## start DATASET EXCERPTS

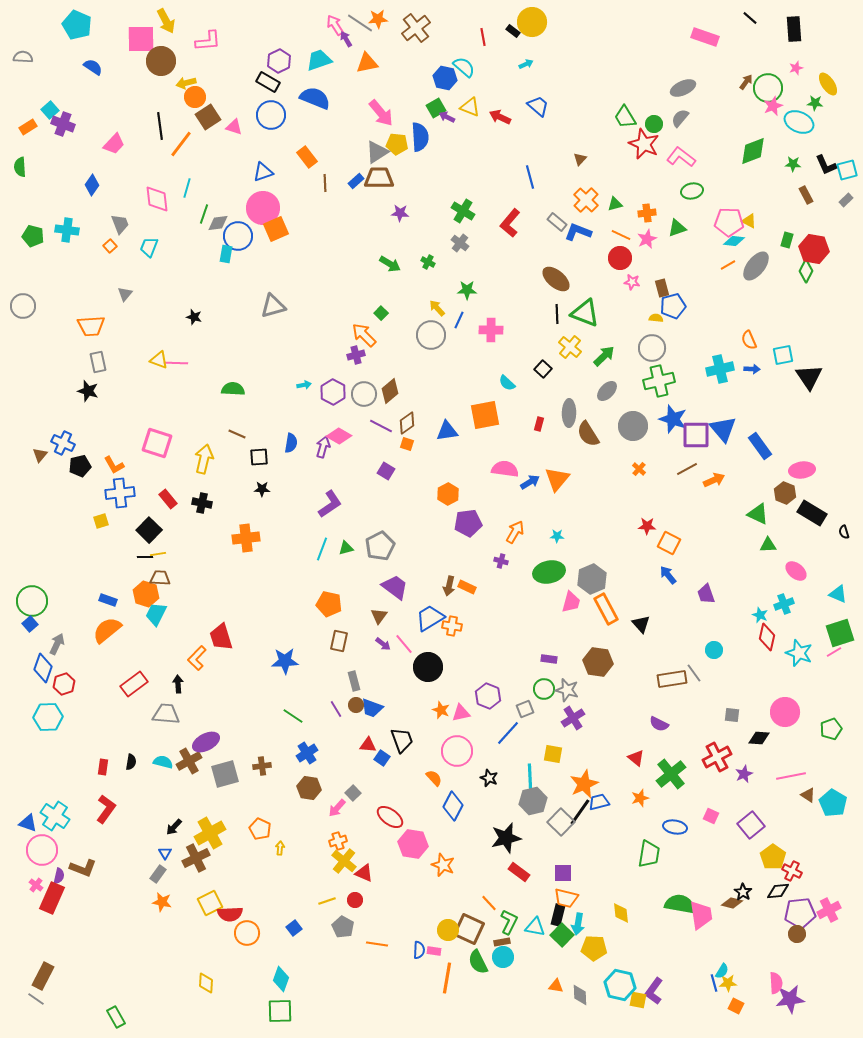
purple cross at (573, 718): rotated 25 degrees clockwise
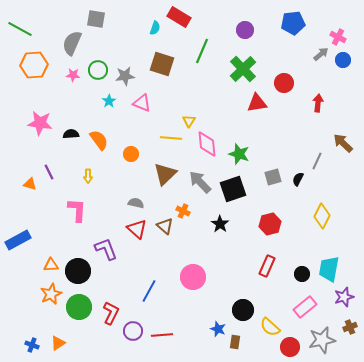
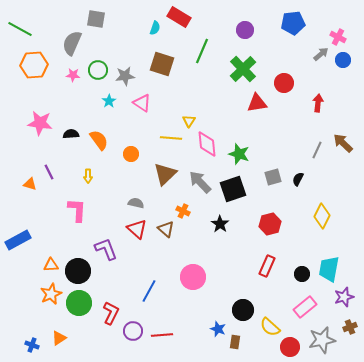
pink triangle at (142, 103): rotated 12 degrees clockwise
gray line at (317, 161): moved 11 px up
brown triangle at (165, 226): moved 1 px right, 3 px down
green circle at (79, 307): moved 4 px up
orange triangle at (58, 343): moved 1 px right, 5 px up
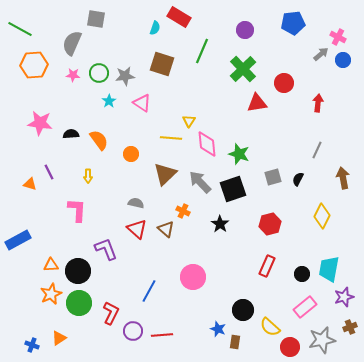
green circle at (98, 70): moved 1 px right, 3 px down
brown arrow at (343, 143): moved 35 px down; rotated 35 degrees clockwise
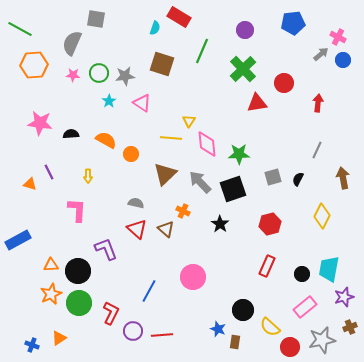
orange semicircle at (99, 140): moved 7 px right; rotated 25 degrees counterclockwise
green star at (239, 154): rotated 20 degrees counterclockwise
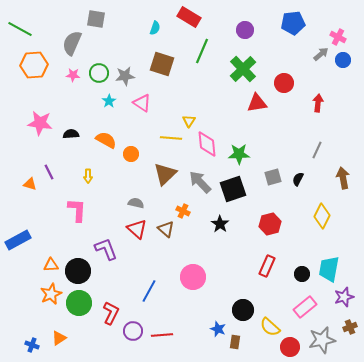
red rectangle at (179, 17): moved 10 px right
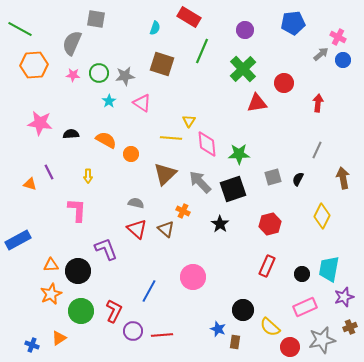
green circle at (79, 303): moved 2 px right, 8 px down
pink rectangle at (305, 307): rotated 15 degrees clockwise
red L-shape at (111, 313): moved 3 px right, 2 px up
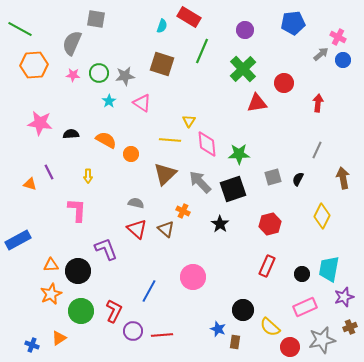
cyan semicircle at (155, 28): moved 7 px right, 2 px up
yellow line at (171, 138): moved 1 px left, 2 px down
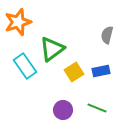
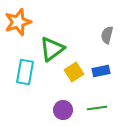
cyan rectangle: moved 6 px down; rotated 45 degrees clockwise
green line: rotated 30 degrees counterclockwise
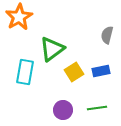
orange star: moved 1 px right, 5 px up; rotated 12 degrees counterclockwise
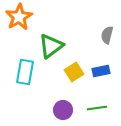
green triangle: moved 1 px left, 3 px up
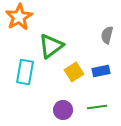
green line: moved 1 px up
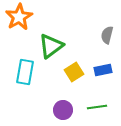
blue rectangle: moved 2 px right, 1 px up
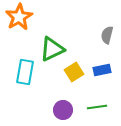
green triangle: moved 1 px right, 3 px down; rotated 12 degrees clockwise
blue rectangle: moved 1 px left
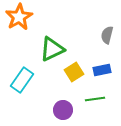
cyan rectangle: moved 3 px left, 8 px down; rotated 25 degrees clockwise
green line: moved 2 px left, 8 px up
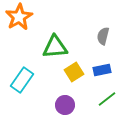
gray semicircle: moved 4 px left, 1 px down
green triangle: moved 3 px right, 2 px up; rotated 20 degrees clockwise
green line: moved 12 px right; rotated 30 degrees counterclockwise
purple circle: moved 2 px right, 5 px up
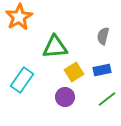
purple circle: moved 8 px up
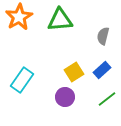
green triangle: moved 5 px right, 27 px up
blue rectangle: rotated 30 degrees counterclockwise
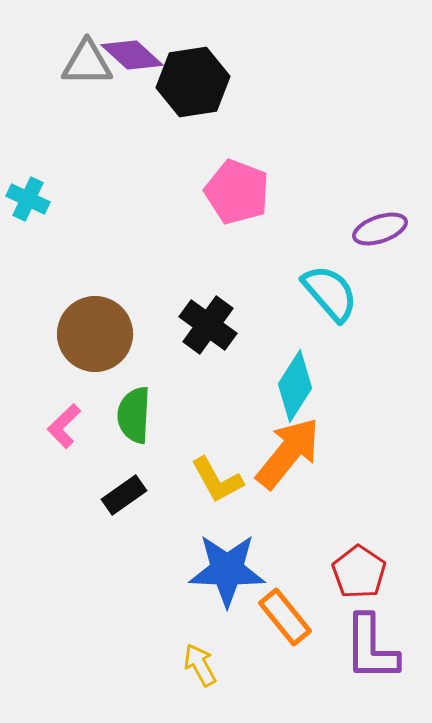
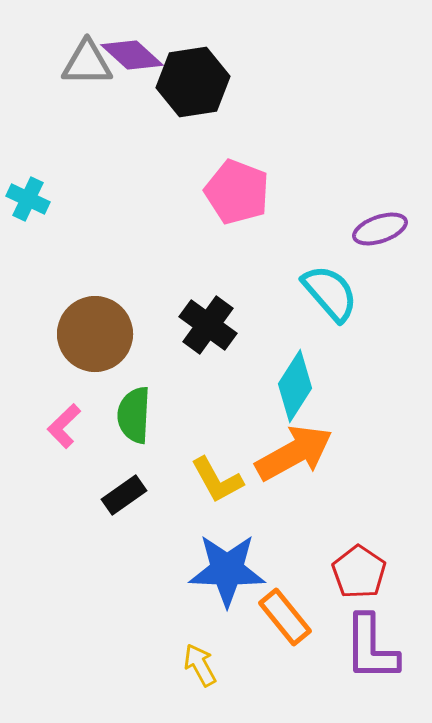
orange arrow: moved 6 px right; rotated 22 degrees clockwise
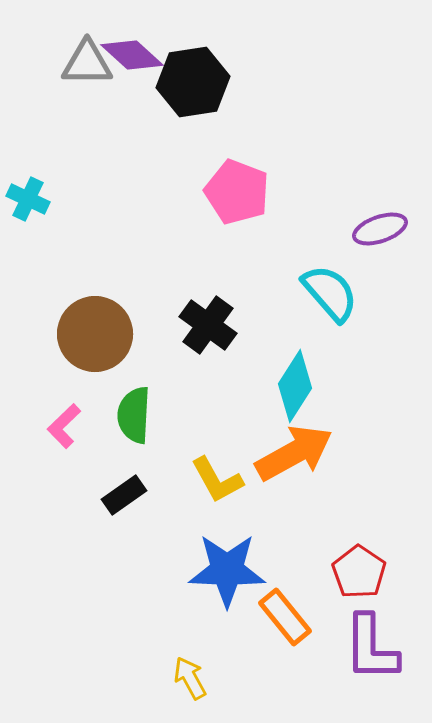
yellow arrow: moved 10 px left, 13 px down
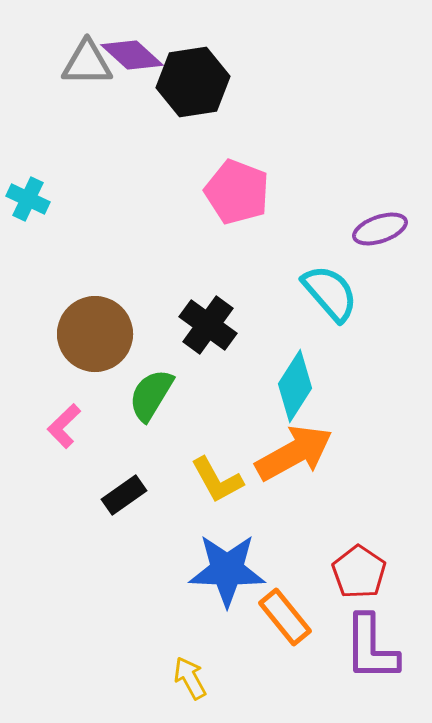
green semicircle: moved 17 px right, 20 px up; rotated 28 degrees clockwise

## end DATASET EXCERPTS

- SHORT PROBLEM -
Could you put every line of the listing above into a JSON list of strings, one string per line, with blank lines and the picture placeholders left out?

- THE RESULT -
[
  "purple cross at (573, 718): rotated 25 degrees clockwise",
  "pink triangle at (142, 103): rotated 12 degrees clockwise",
  "gray line at (317, 161): moved 11 px up",
  "brown triangle at (165, 226): moved 1 px right, 3 px down",
  "green circle at (79, 307): moved 4 px up",
  "orange triangle at (58, 343): moved 1 px right, 5 px up",
  "green circle at (98, 70): moved 1 px right, 3 px down",
  "brown arrow at (343, 143): moved 35 px down; rotated 35 degrees clockwise",
  "orange semicircle at (99, 140): moved 7 px right; rotated 25 degrees counterclockwise",
  "green star at (239, 154): rotated 20 degrees counterclockwise",
  "red rectangle at (179, 17): moved 10 px right",
  "green circle at (79, 303): moved 2 px right, 8 px down",
  "pink rectangle at (305, 307): rotated 15 degrees clockwise",
  "red L-shape at (111, 313): moved 3 px right, 2 px up",
  "cyan semicircle at (155, 28): moved 7 px right, 2 px up",
  "yellow line at (171, 138): moved 1 px left, 2 px down",
  "cyan rectangle: moved 6 px down; rotated 45 degrees clockwise",
  "green line: rotated 30 degrees counterclockwise",
  "orange star: moved 1 px right, 5 px up; rotated 12 degrees counterclockwise",
  "green triangle: moved 1 px left, 3 px up",
  "green line: moved 1 px up",
  "blue rectangle: moved 2 px right, 1 px up",
  "green triangle: moved 1 px right, 3 px down; rotated 12 degrees clockwise",
  "blue rectangle: moved 1 px left",
  "cyan rectangle: moved 3 px left, 8 px down; rotated 25 degrees clockwise",
  "green line: moved 2 px left, 8 px up",
  "gray semicircle: moved 4 px left, 1 px down",
  "green triangle: moved 3 px right, 2 px up; rotated 20 degrees clockwise",
  "green line: moved 12 px right; rotated 30 degrees counterclockwise",
  "purple circle: moved 2 px right, 5 px up",
  "purple circle: moved 8 px up",
  "green triangle: moved 5 px right, 27 px up",
  "blue rectangle: rotated 30 degrees counterclockwise",
  "orange arrow: moved 6 px right; rotated 22 degrees clockwise",
  "yellow arrow: moved 10 px left, 13 px down",
  "green semicircle: moved 17 px right, 20 px up; rotated 28 degrees clockwise"
]